## To do
Show the lines of the material that contain the word "blue".

## Given records
- - -

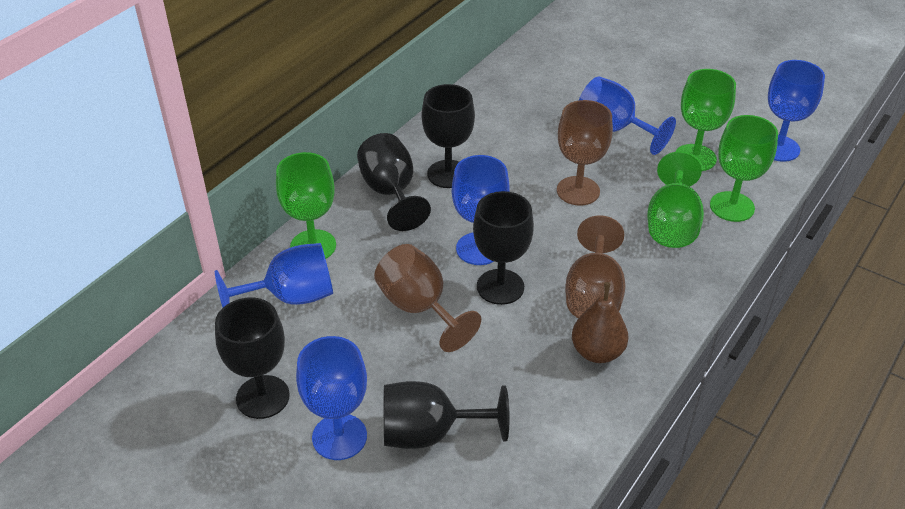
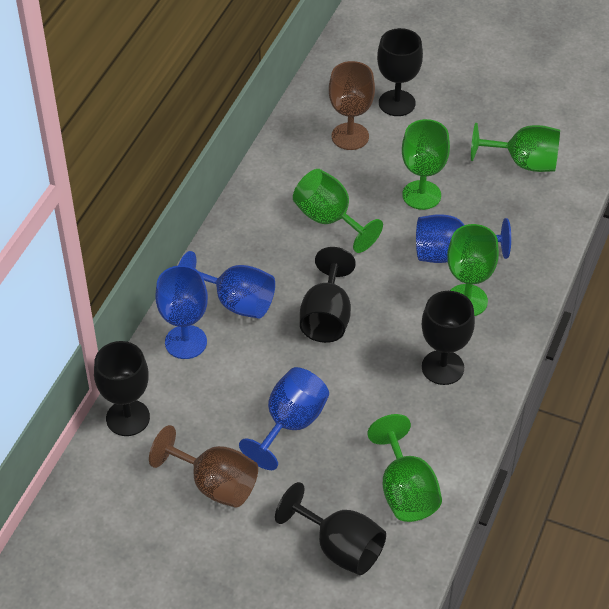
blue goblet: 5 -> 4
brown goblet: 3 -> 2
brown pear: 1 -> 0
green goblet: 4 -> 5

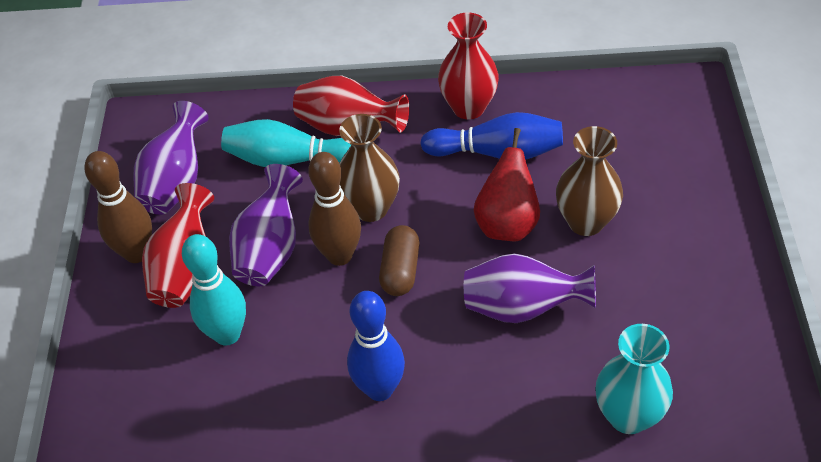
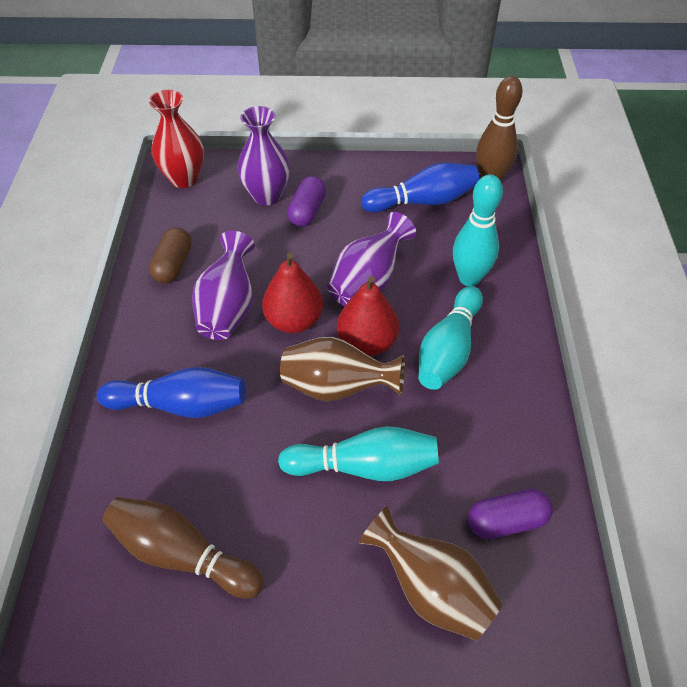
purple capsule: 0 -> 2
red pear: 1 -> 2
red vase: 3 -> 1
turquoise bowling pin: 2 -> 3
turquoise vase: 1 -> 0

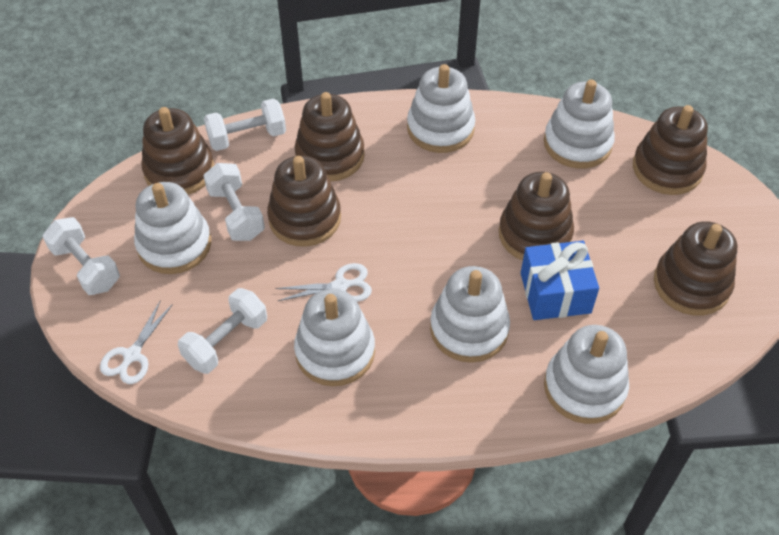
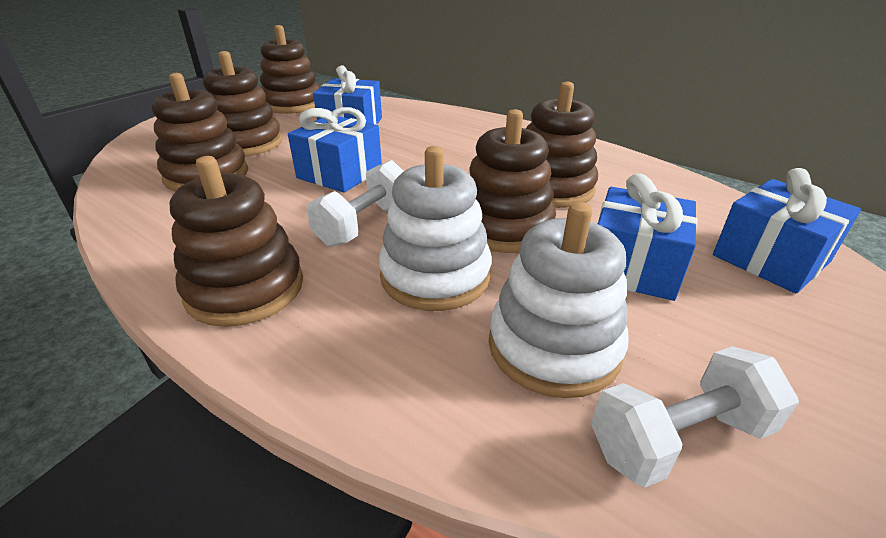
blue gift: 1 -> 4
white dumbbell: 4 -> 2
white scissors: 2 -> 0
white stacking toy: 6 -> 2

- - -

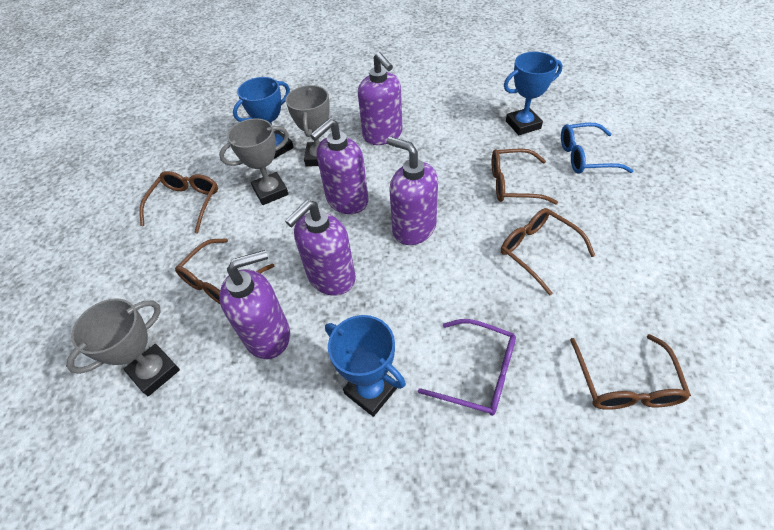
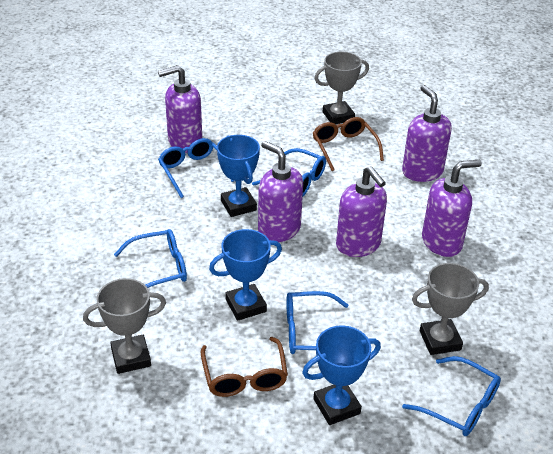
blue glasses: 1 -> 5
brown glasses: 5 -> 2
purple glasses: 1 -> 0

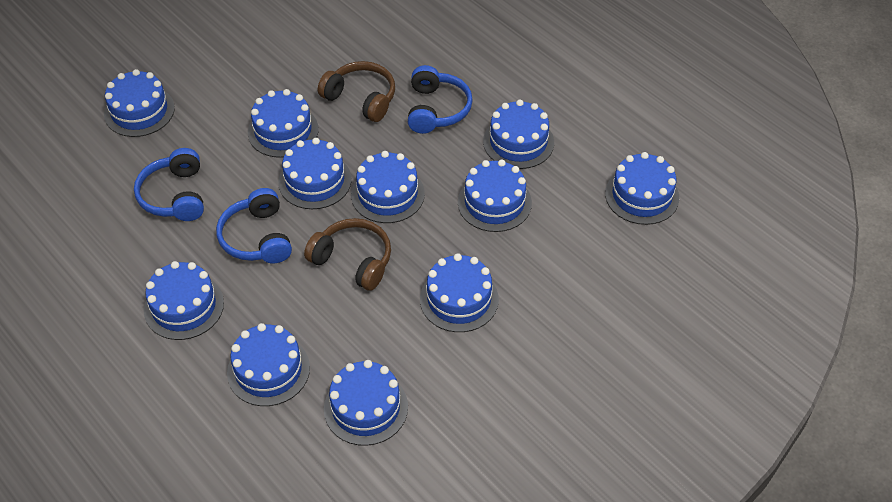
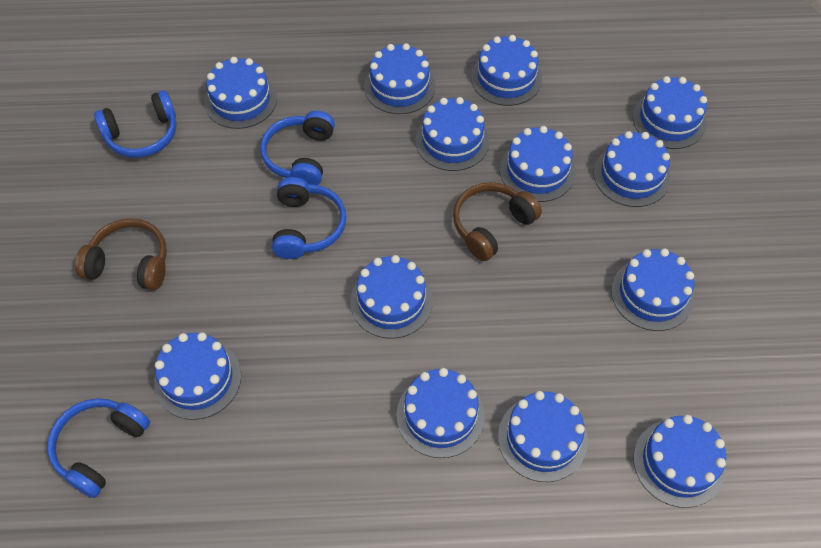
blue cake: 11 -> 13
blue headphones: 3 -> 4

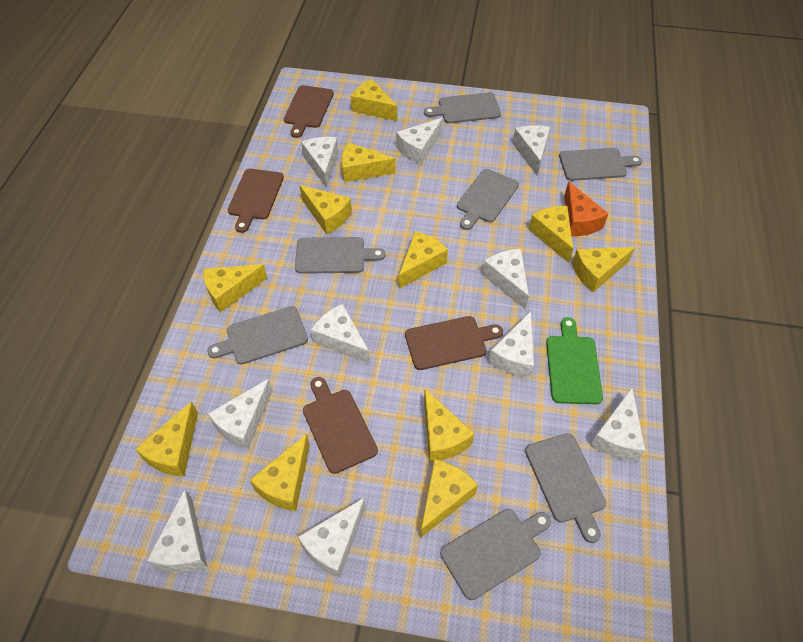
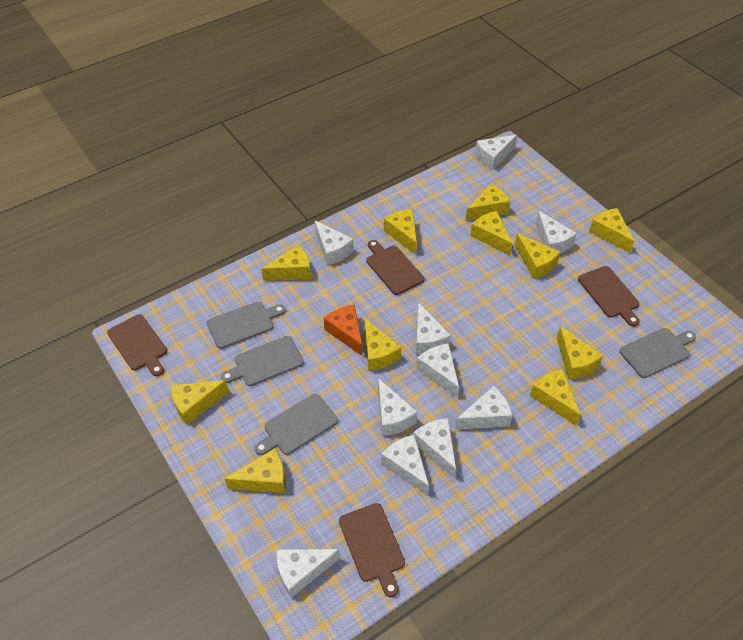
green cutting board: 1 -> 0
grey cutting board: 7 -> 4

- - -

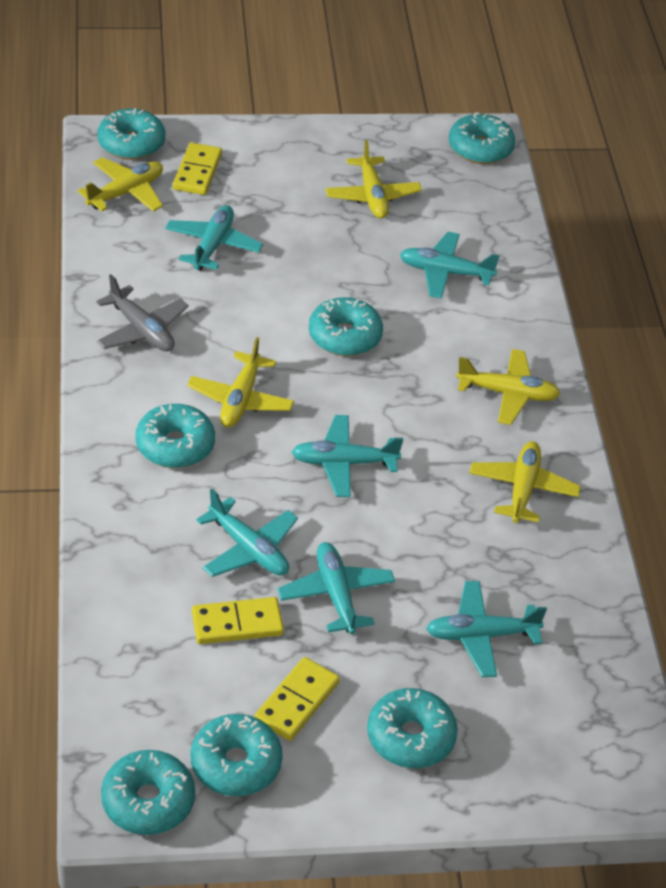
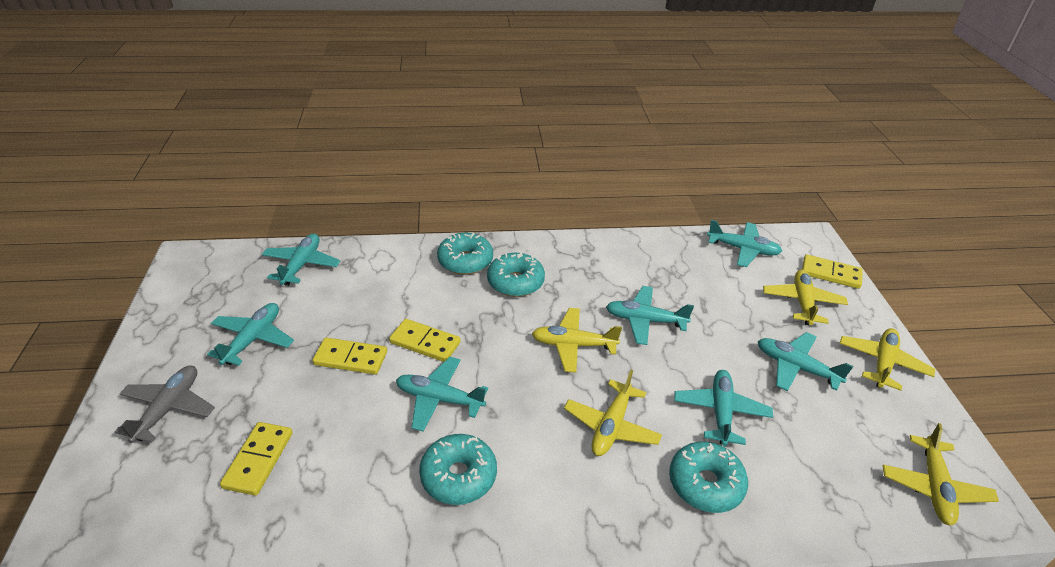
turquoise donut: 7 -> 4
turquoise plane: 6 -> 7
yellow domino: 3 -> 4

- - -

## The answer
blue goblet: 5 -> 4
blue gift: 1 -> 4
blue glasses: 1 -> 5
blue cake: 11 -> 13
blue headphones: 3 -> 4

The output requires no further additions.